WHAT YOU HAVE TO DO: What you return should be the complete data below, word for word, with no pictures in it.

-- Opening Marker --

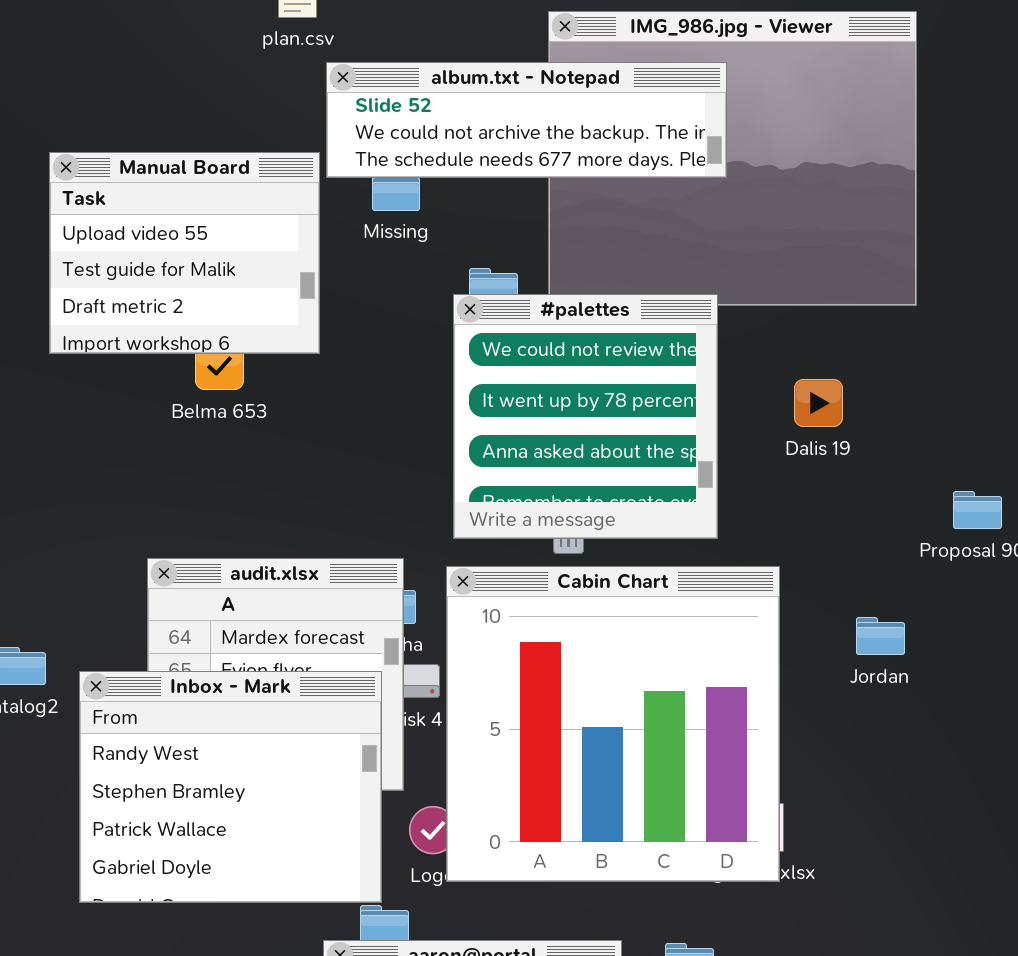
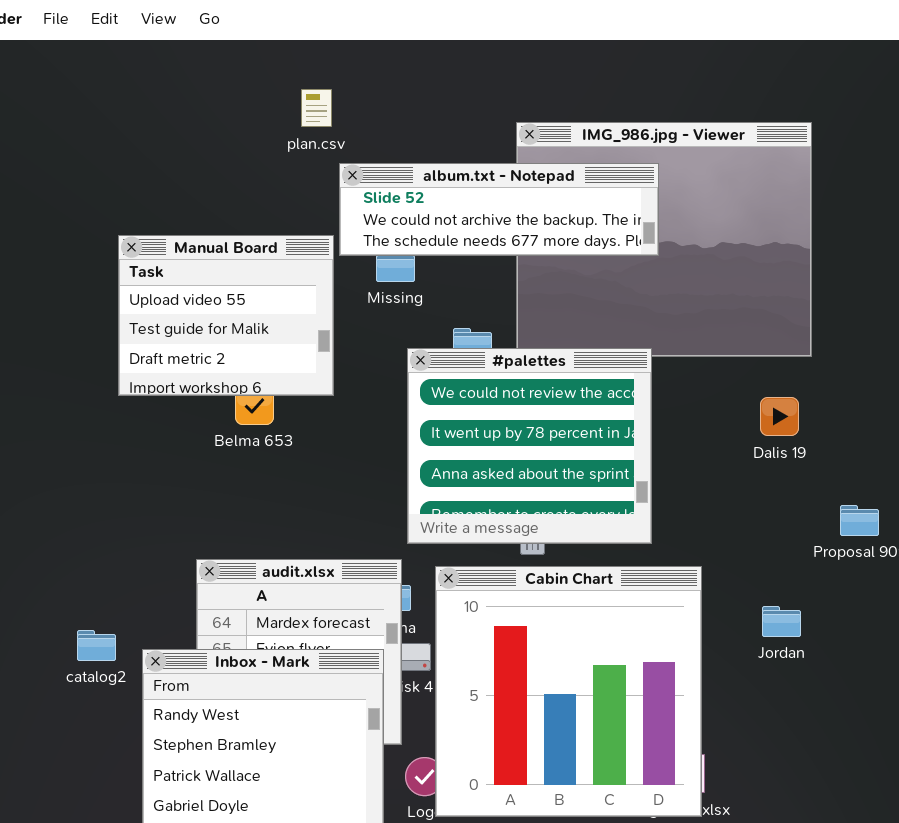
#palettes: [453,294,718,539] -> [407,348,652,544], resized
Dalis 19: [794,379,843,427] -> [760,397,799,436], moved

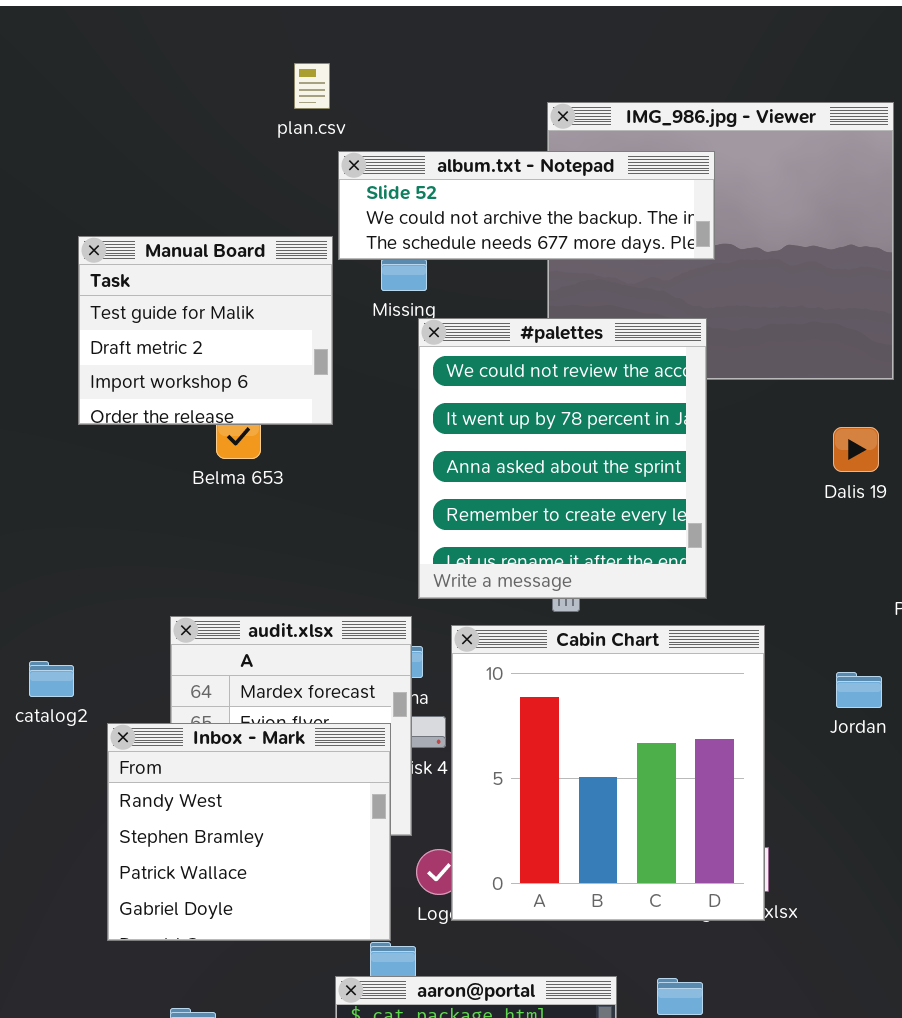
Manual Board: [118,235,334,396] -> [78,236,333,425], scrolled down 1 row
#palettes: [407,348,652,544] -> [418,318,707,599], resized
catalog2: [77,630,116,661] -> [29,661,74,697], moved

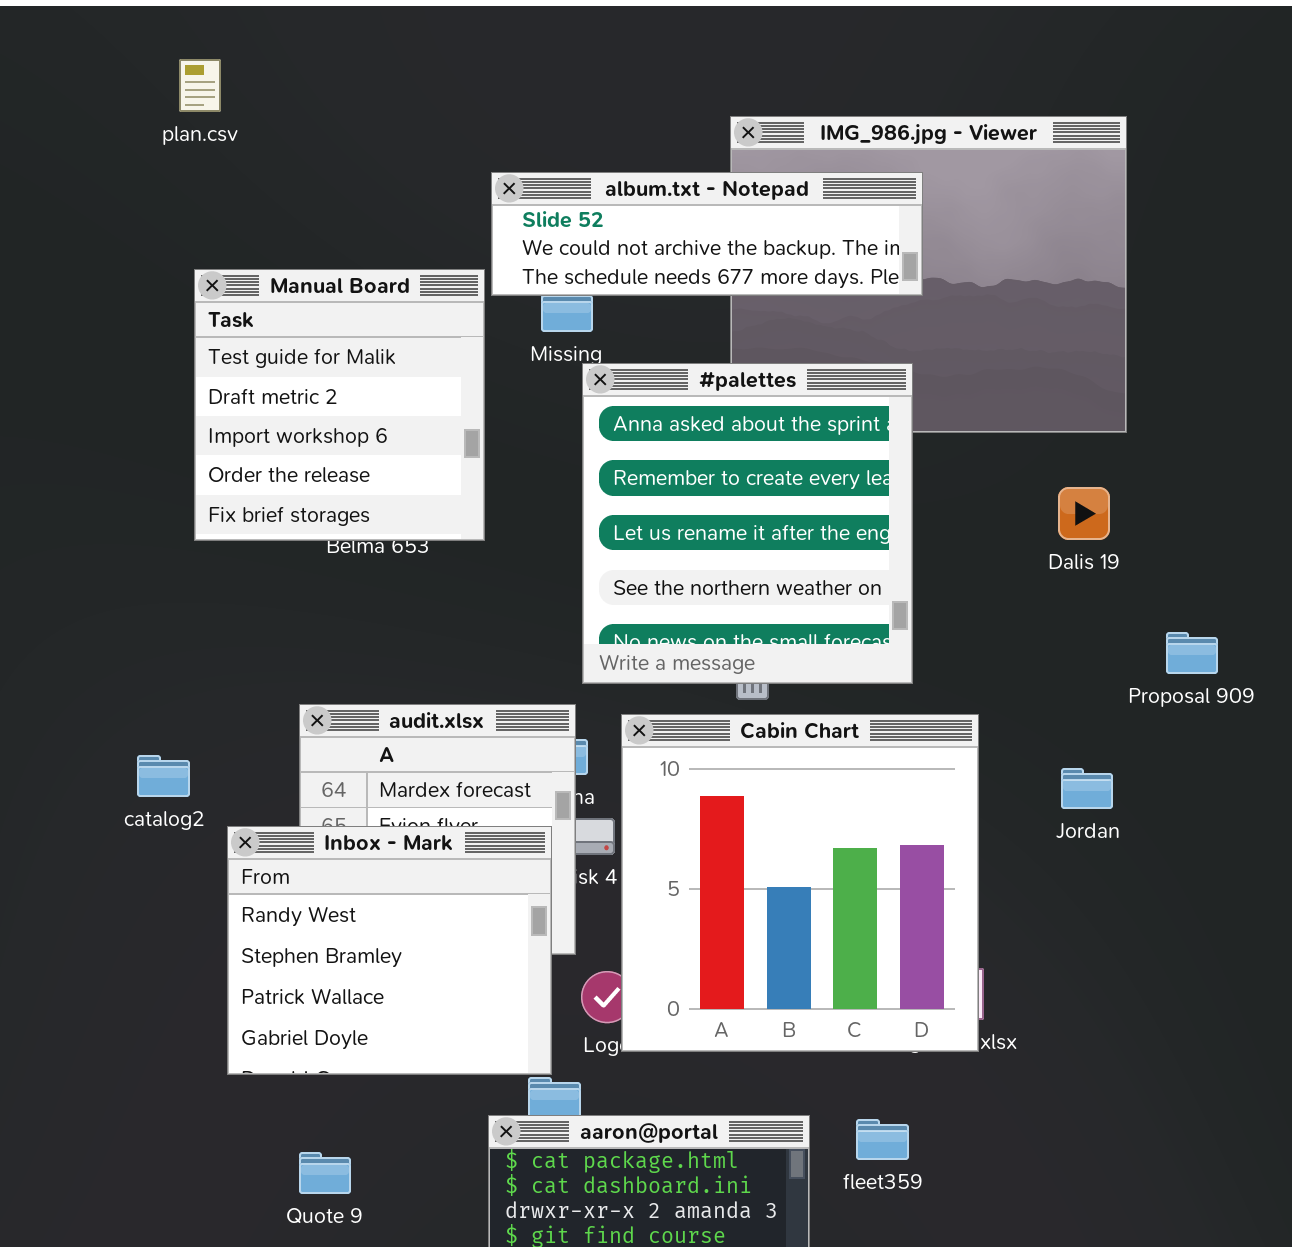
plan.csv: [294,63,330,109] -> [179,59,221,112], moved
Manual Board: [78,236,333,425] -> [194,269,485,541], resized
#palettes: [418,318,707,599] -> [582,363,913,684], scrolled down 2 rows

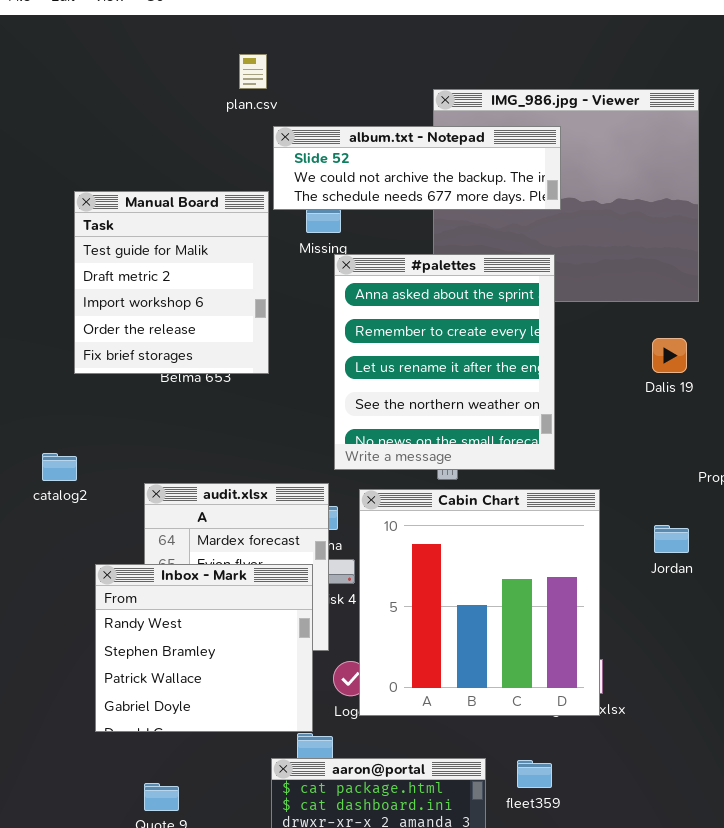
plan.csv: [179,59,221,112] -> [239,54,267,89], moved
catalog2: [137,755,190,797] -> [42,453,77,481], moved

-- Closing Marker --

EXPECTED ANSWER:
#palettes: [453,294,718,539] -> [407,348,652,544], resized
Dalis 19: [794,379,843,427] -> [760,397,799,436], moved

Manual Board: [118,235,334,396] -> [78,236,333,425], scrolled down 1 row
#palettes: [407,348,652,544] -> [418,318,707,599], resized
catalog2: [77,630,116,661] -> [29,661,74,697], moved

plan.csv: [294,63,330,109] -> [179,59,221,112], moved
Manual Board: [78,236,333,425] -> [194,269,485,541], resized
#palettes: [418,318,707,599] -> [582,363,913,684], scrolled down 2 rows

plan.csv: [179,59,221,112] -> [239,54,267,89], moved
catalog2: [137,755,190,797] -> [42,453,77,481], moved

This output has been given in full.